- TASK OBJECTIVE -
The lines you return must be all those in the data that hold the string "heart".

- DATA PROVIDED -
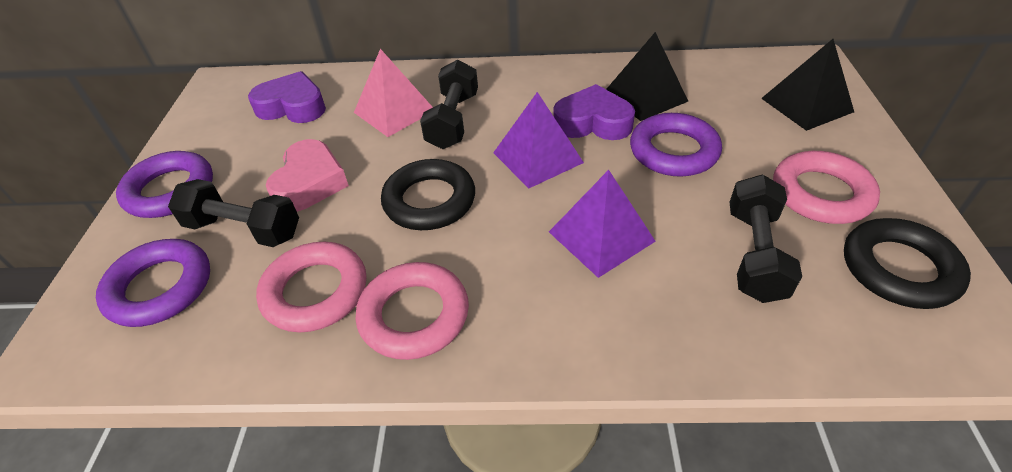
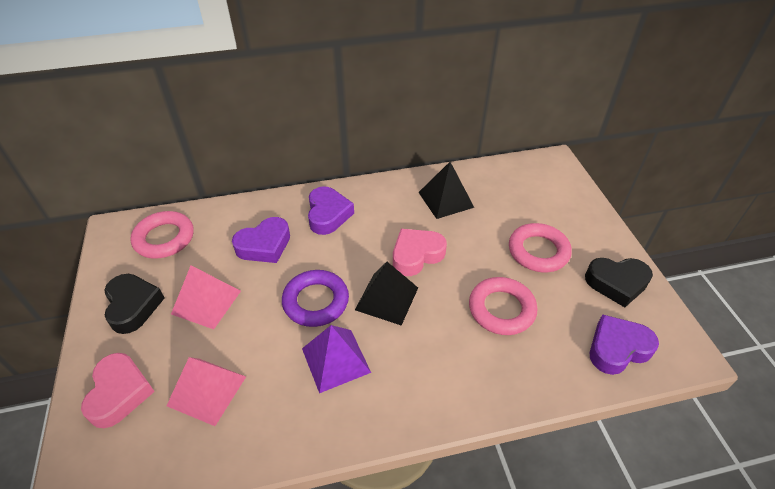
black dumbbell: 3 -> 0
black heart: 0 -> 2
black ring: 2 -> 0
pink heart: 1 -> 2
pink pyramid: 1 -> 2
purple heart: 2 -> 3
purple pyramid: 2 -> 1
purple ring: 3 -> 1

- EXERCISE OUTPUT -
black heart: 0 -> 2
pink heart: 1 -> 2
purple heart: 2 -> 3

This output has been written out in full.